◆ Your assignment ◆
Run through the data and copy out every line that mentions the word "left".

(Beginning of Records provided)

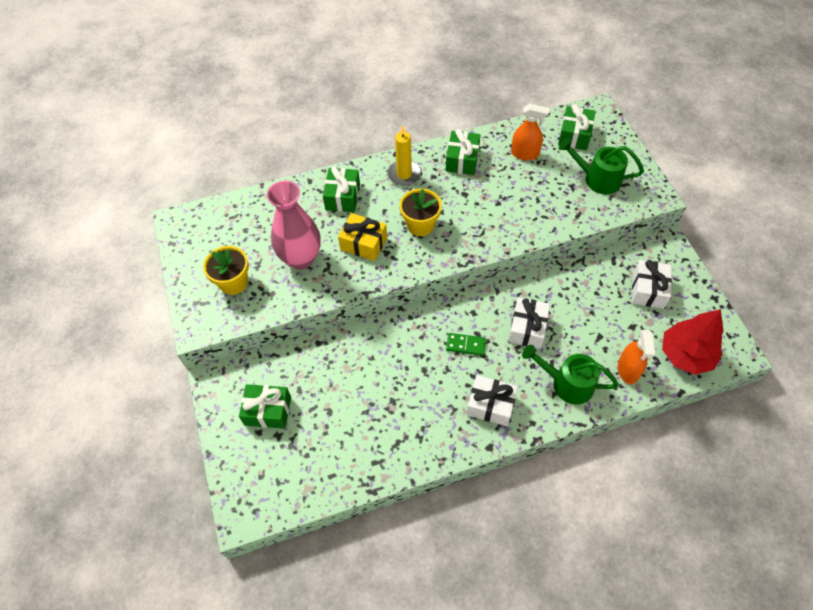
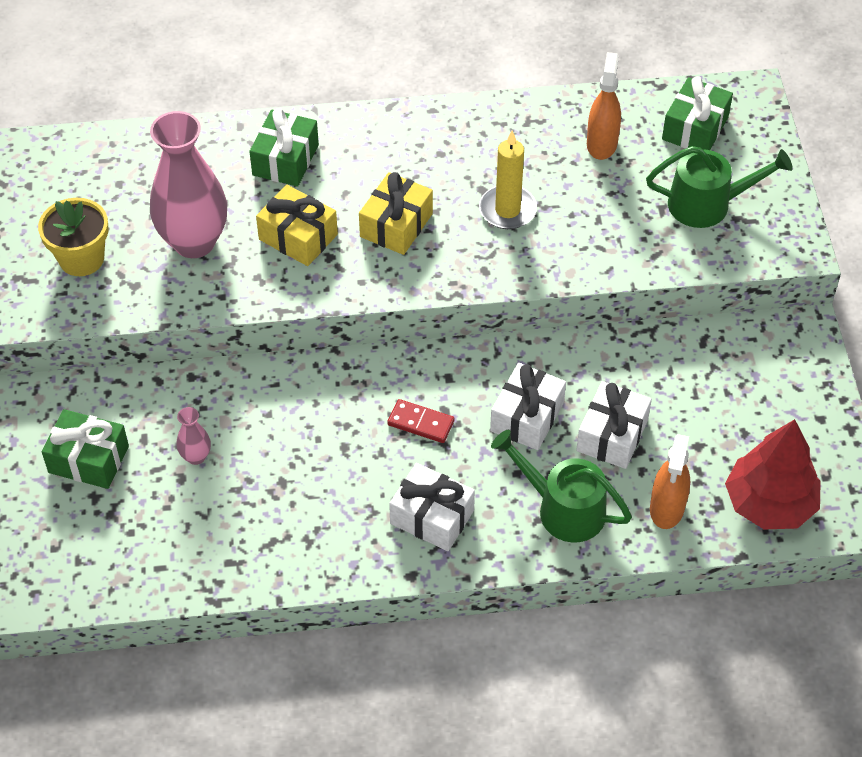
camera: 10 degrees right, 5 degrees down
(335, 395) = (196, 456): none -> pink vase
(404, 174) = (394, 142): yellow candle -> yellow candle (507, 210)
(420, 225) = (396, 225): yellow flower pot -> yellow gift
(462, 160) = (495, 136): green gift -> none
(465, 345) = (420, 423): green domino -> red domino
(525, 154) = (601, 144): orange spray bottle -> orange spray bottle turned 105 degrees counterclockwise
(597, 179) = (708, 204): green watering can -> green watering can turned 150 degrees clockwise
(648, 290) = (744, 396): white gift -> white gift (612, 435)

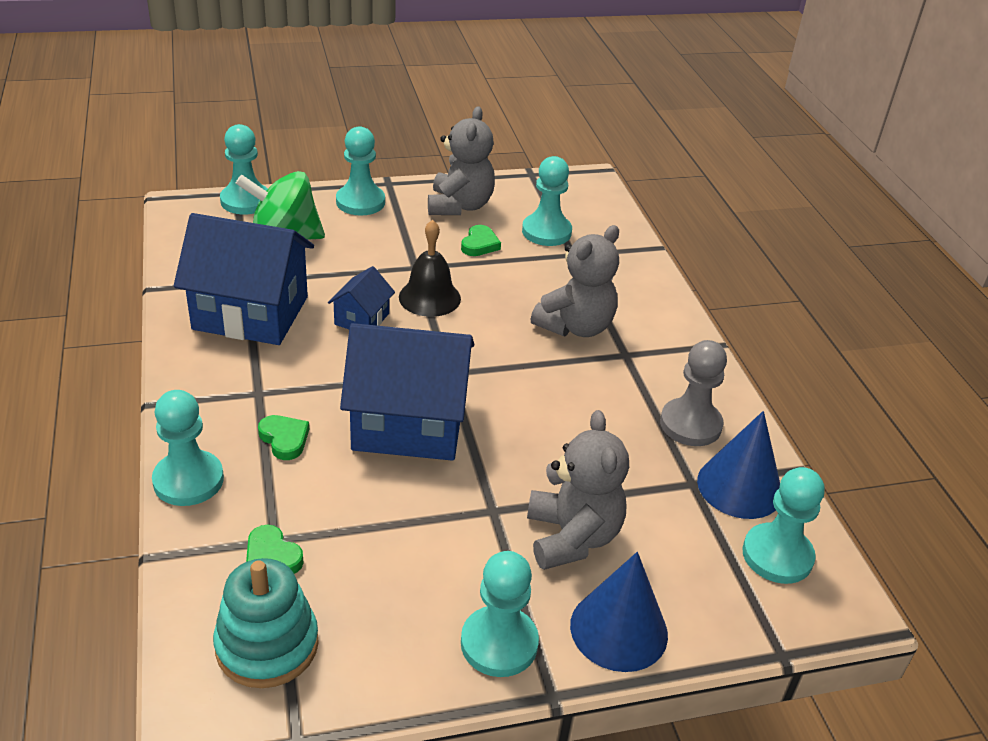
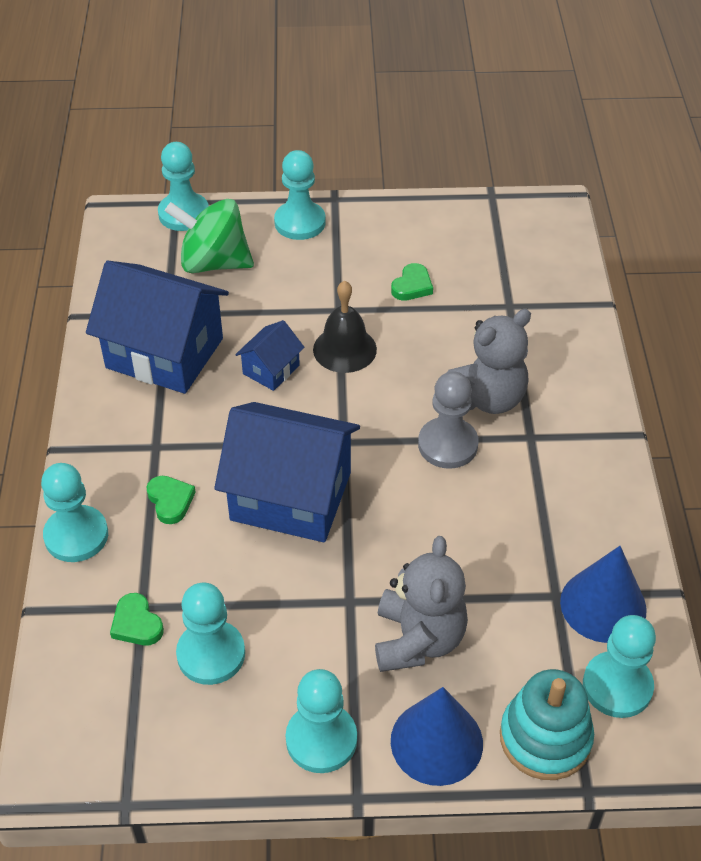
camera: 15 degrees right, 10 degrees up
(267, 645) = (116, 711): turquoise stacking toy -> turquoise stacking toy (545, 738)
(459, 206) = (403, 234): grey teddy bear -> none
(546, 232) = (488, 274): turquoise pawn -> turquoise pawn (211, 654)
(690, 424) = (574, 528): grey pawn -> grey pawn (447, 445)

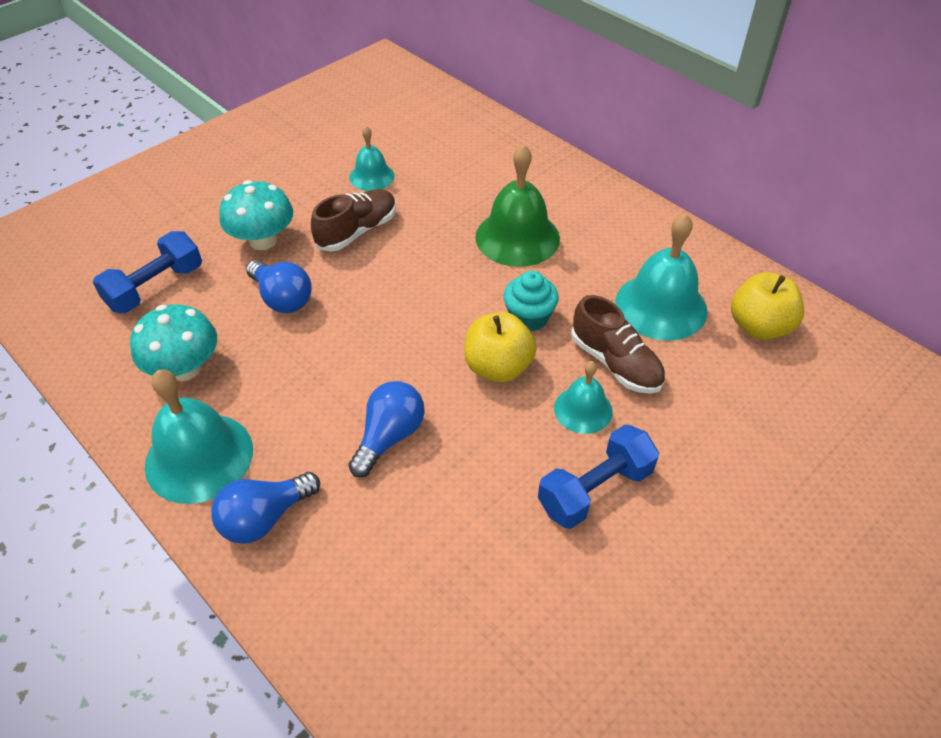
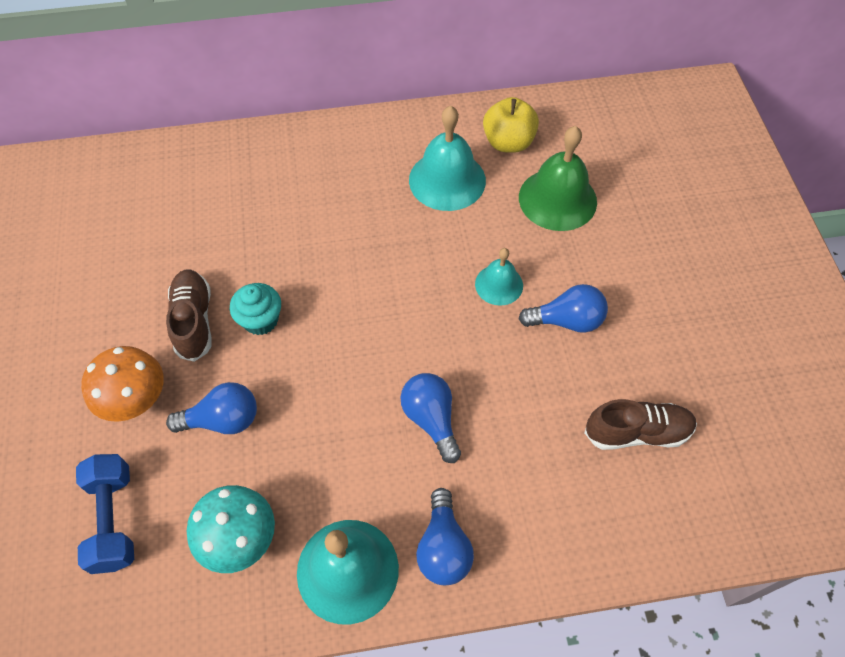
camera: 55 degrees left, 10 degrees up
(263, 240) = (135, 399): turquoise mushroom -> orange mushroom
(371, 176) = (135, 272): turquoise bell -> none
(498, 367) = (422, 311): yellow apple -> none
(517, 237) = (305, 217): green bell -> green bell (557, 199)
(529, 318) = (392, 262): turquoise cupcake -> turquoise cupcake (260, 320)
(595, 490) = (566, 320): blue dumbbell -> blue light bulb
(615, 363) = (474, 239): brown shoe -> brown shoe (637, 432)

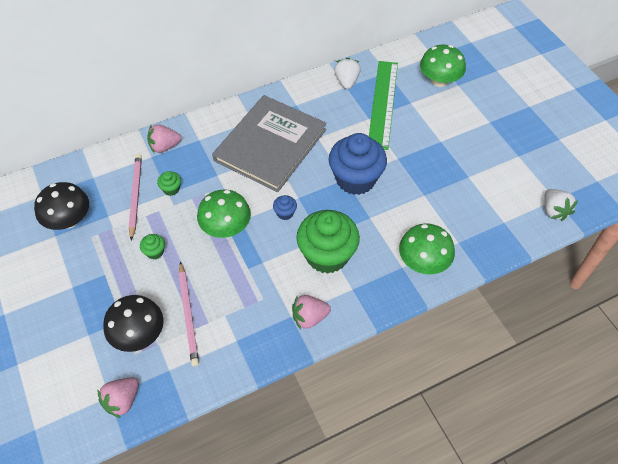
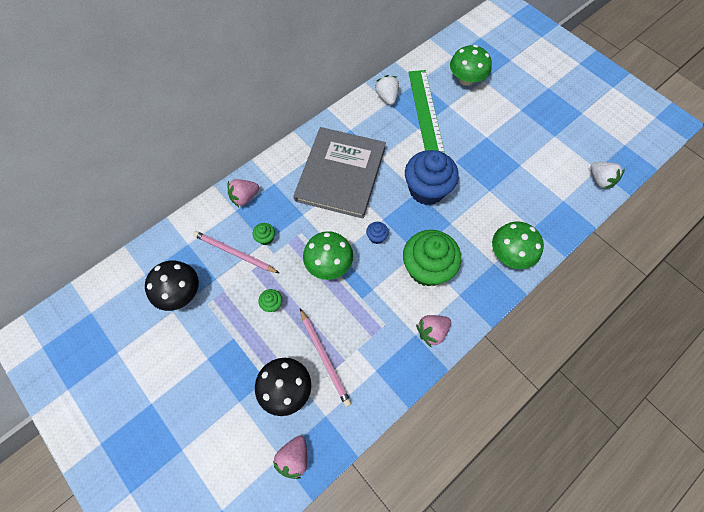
camera: 15 degrees left, 10 degrees up
(135, 196) = (235, 253): pink pencil -> pink pencil turned 45 degrees counterclockwise

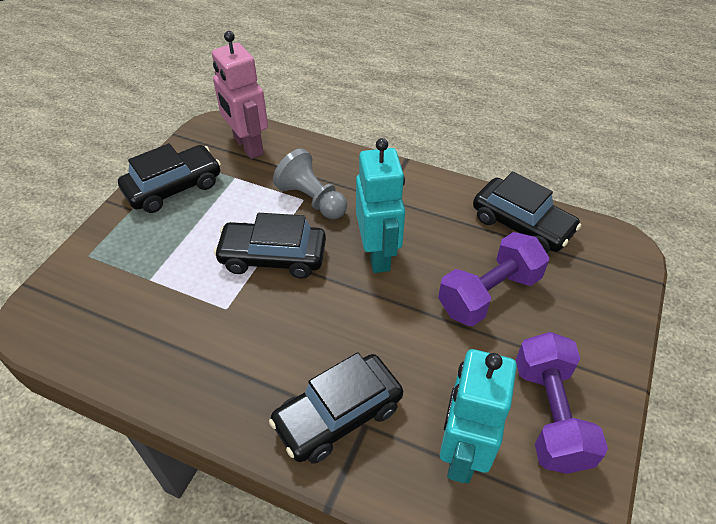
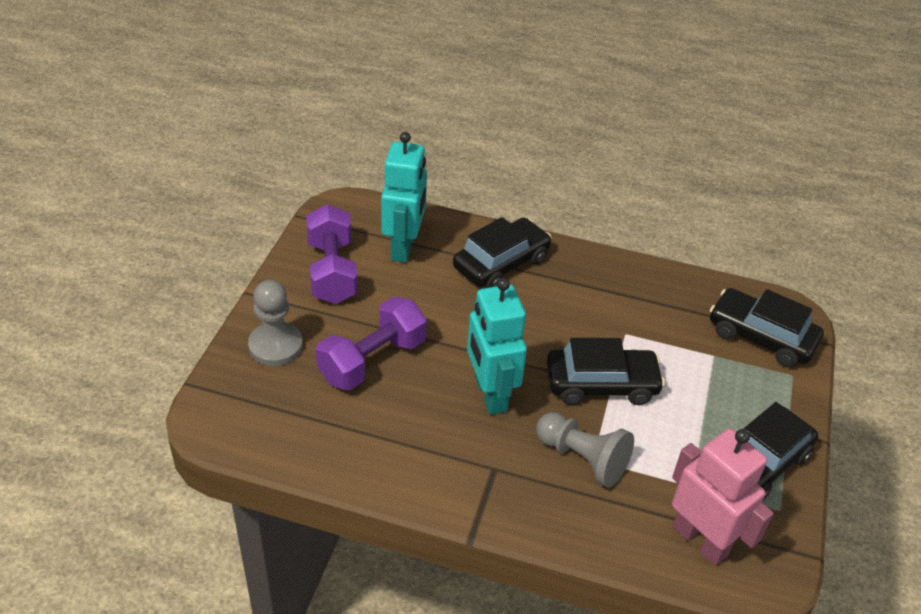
camera: 170 degrees right, 5 degrees down
(522, 225) = (325, 441): black car -> black car (761, 337)
(589, 316) = (275, 346): none -> grey pawn

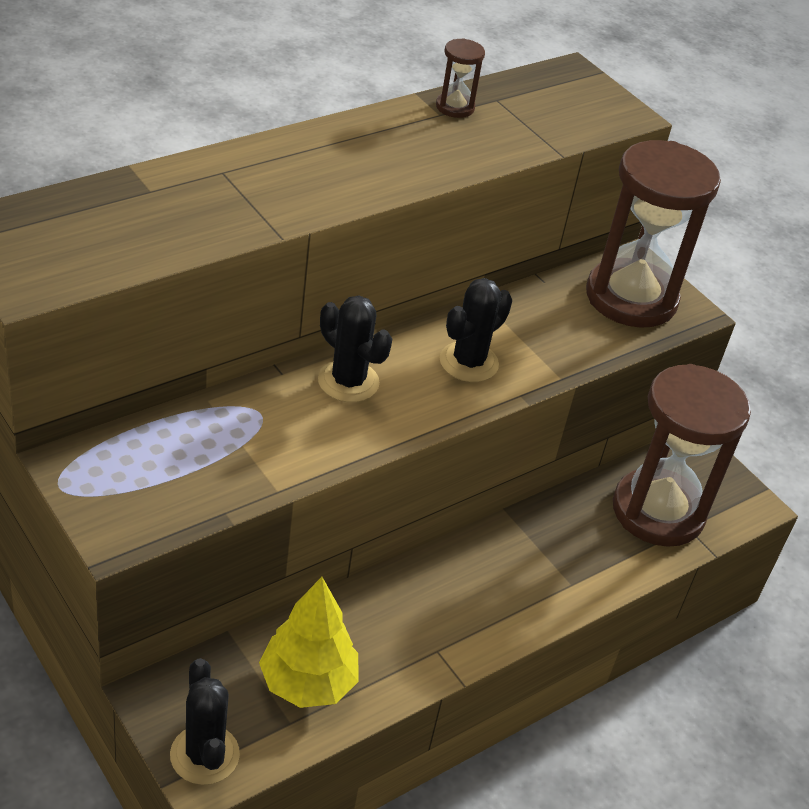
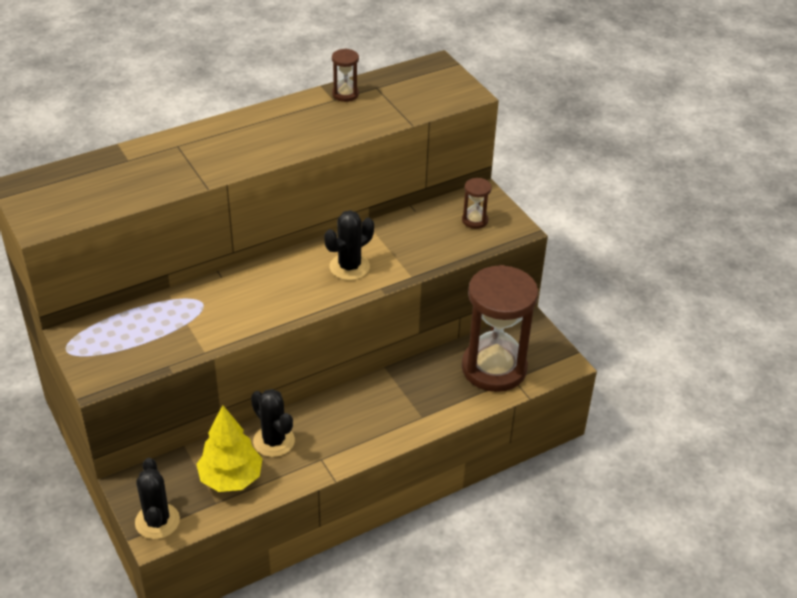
camera: 10 degrees right, 0 degrees up
(348, 382) = (264, 281): black cactus -> black cactus (274, 441)
(631, 298) = (475, 220): brown hourglass -> brown hourglass, size x0.41

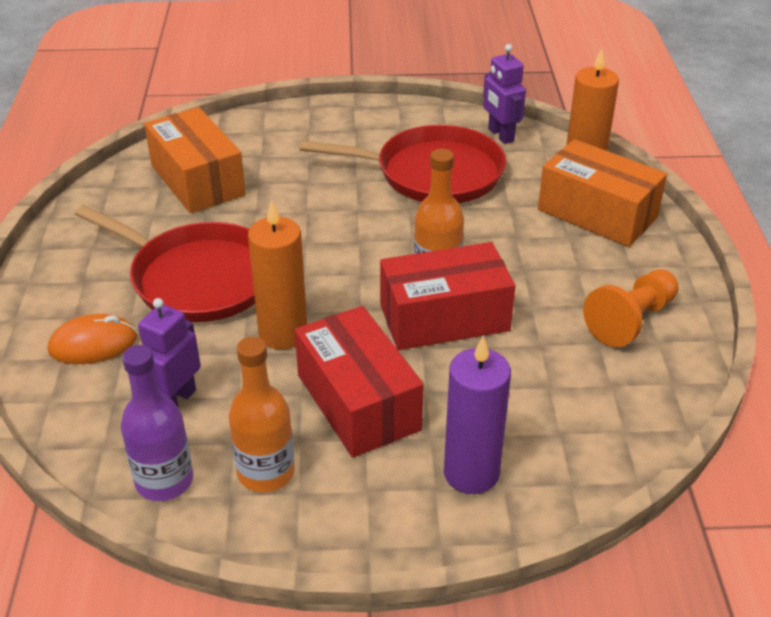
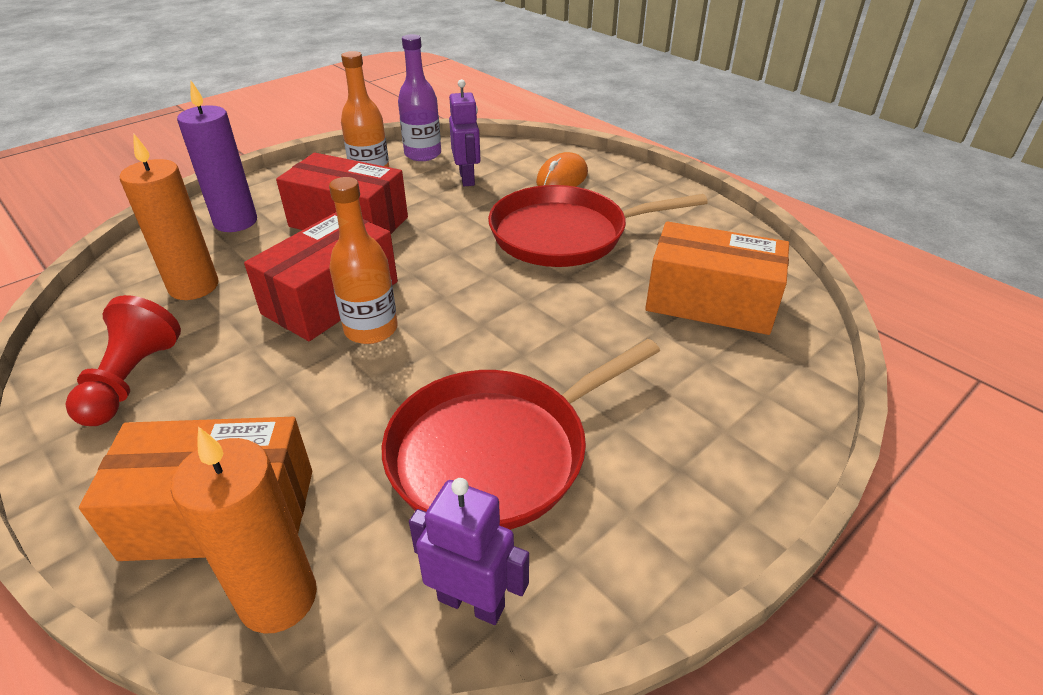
camera: 140 degrees right, 0 degrees up
(283, 334) = (450, 232): orange candle -> orange candle (194, 286)
(631, 320) = (132, 380): orange pawn -> red pawn

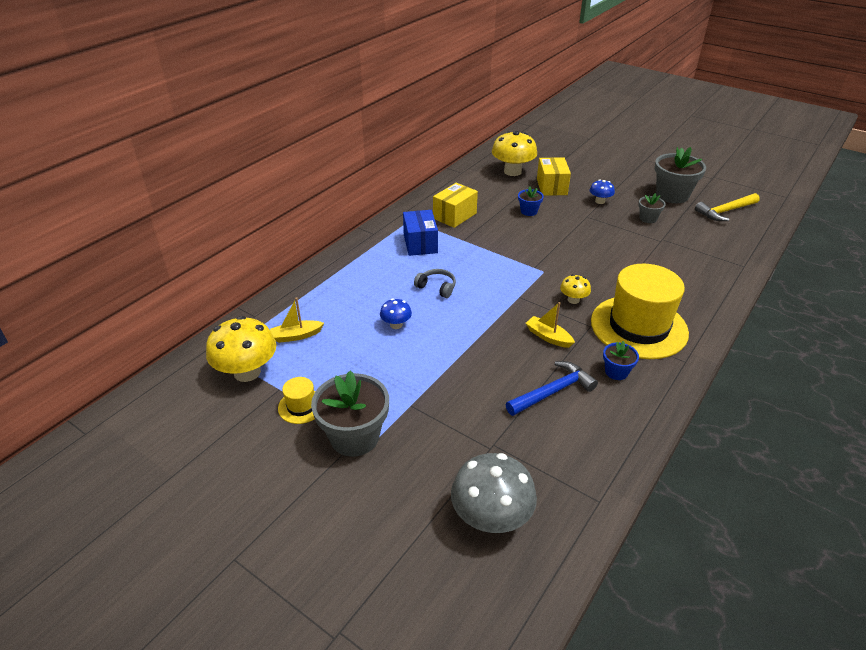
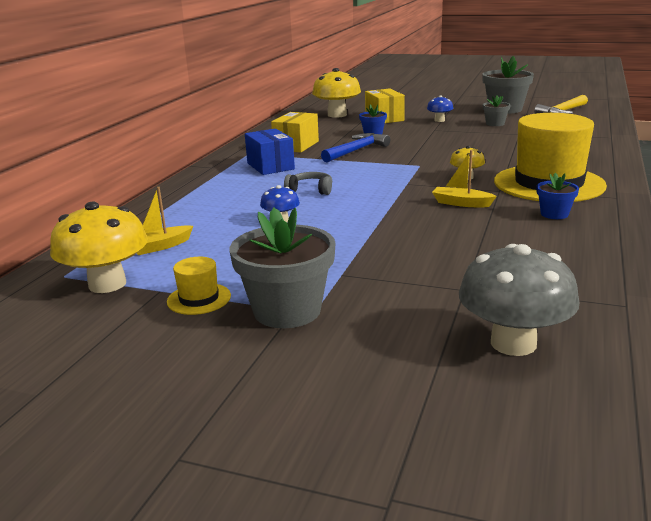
camera: 15 degrees left, 15 degrees down
(553, 392) = (499, 237): blue hammer -> blue hammer (356, 150)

(End of Records provided)

◆ Solution for this exercise ◆
camera: 55 degrees left, 10 degrees up
camera: 15 degrees left, 10 degrees up
camera: 15 degrees left, 15 degrees down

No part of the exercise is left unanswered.